==== RECORDS ====

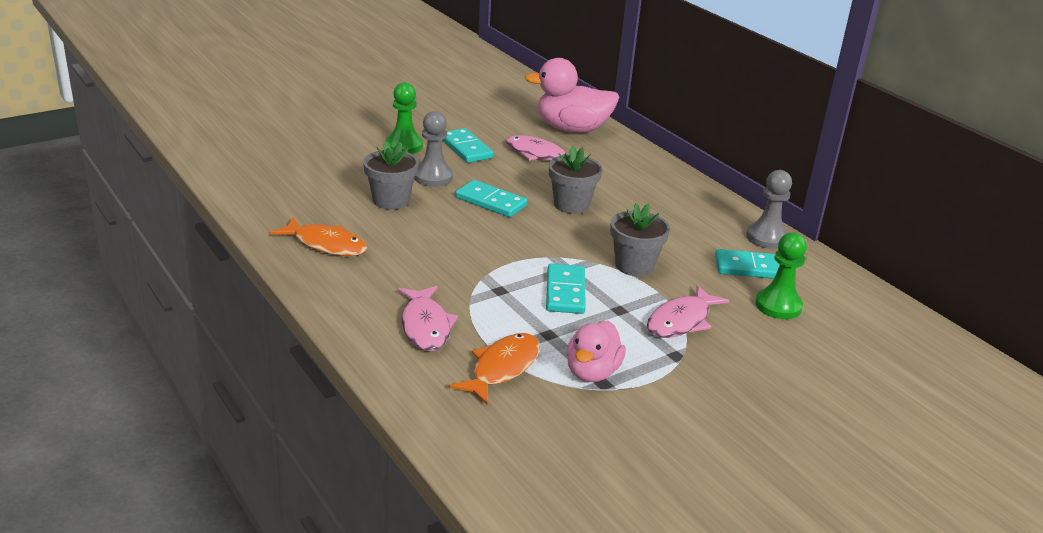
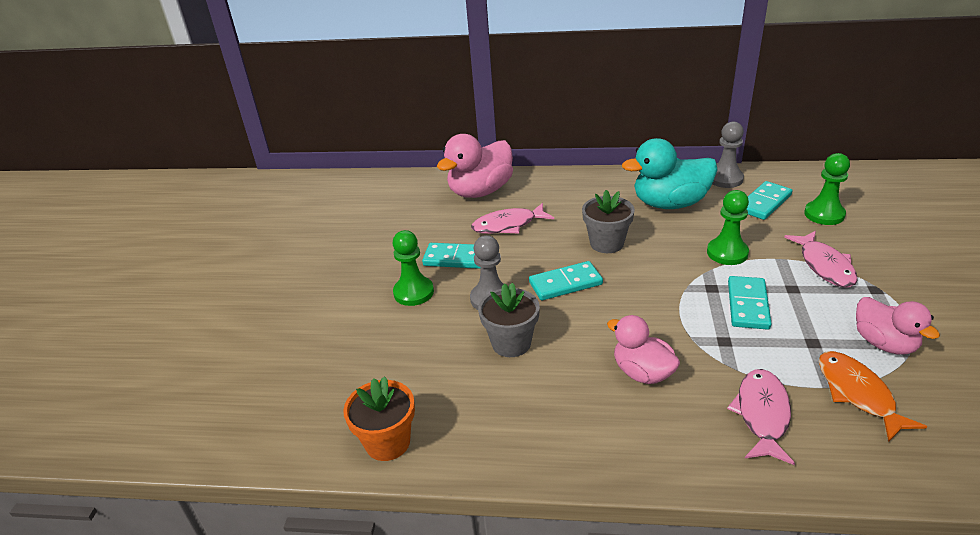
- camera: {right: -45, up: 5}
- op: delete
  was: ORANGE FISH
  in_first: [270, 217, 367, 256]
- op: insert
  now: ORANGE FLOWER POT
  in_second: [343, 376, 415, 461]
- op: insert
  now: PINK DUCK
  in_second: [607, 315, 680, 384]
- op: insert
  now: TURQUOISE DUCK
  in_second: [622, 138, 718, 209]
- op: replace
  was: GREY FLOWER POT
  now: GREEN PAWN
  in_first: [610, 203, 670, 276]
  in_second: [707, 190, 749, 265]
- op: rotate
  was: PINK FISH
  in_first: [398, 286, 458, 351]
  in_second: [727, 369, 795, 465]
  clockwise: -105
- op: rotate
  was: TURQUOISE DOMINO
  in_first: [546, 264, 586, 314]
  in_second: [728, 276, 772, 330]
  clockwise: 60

====

WORK ORDER
Within the data above, the lines from the one with "in_second: [607, 315, 680, 384]" to the one with "clockwise: -105" must be repeated exactly; no other line belongs in the answer.

YOUR RESPONSE
  in_second: [607, 315, 680, 384]
- op: insert
  now: TURQUOISE DUCK
  in_second: [622, 138, 718, 209]
- op: replace
  was: GREY FLOWER POT
  now: GREEN PAWN
  in_first: [610, 203, 670, 276]
  in_second: [707, 190, 749, 265]
- op: rotate
  was: PINK FISH
  in_first: [398, 286, 458, 351]
  in_second: [727, 369, 795, 465]
  clockwise: -105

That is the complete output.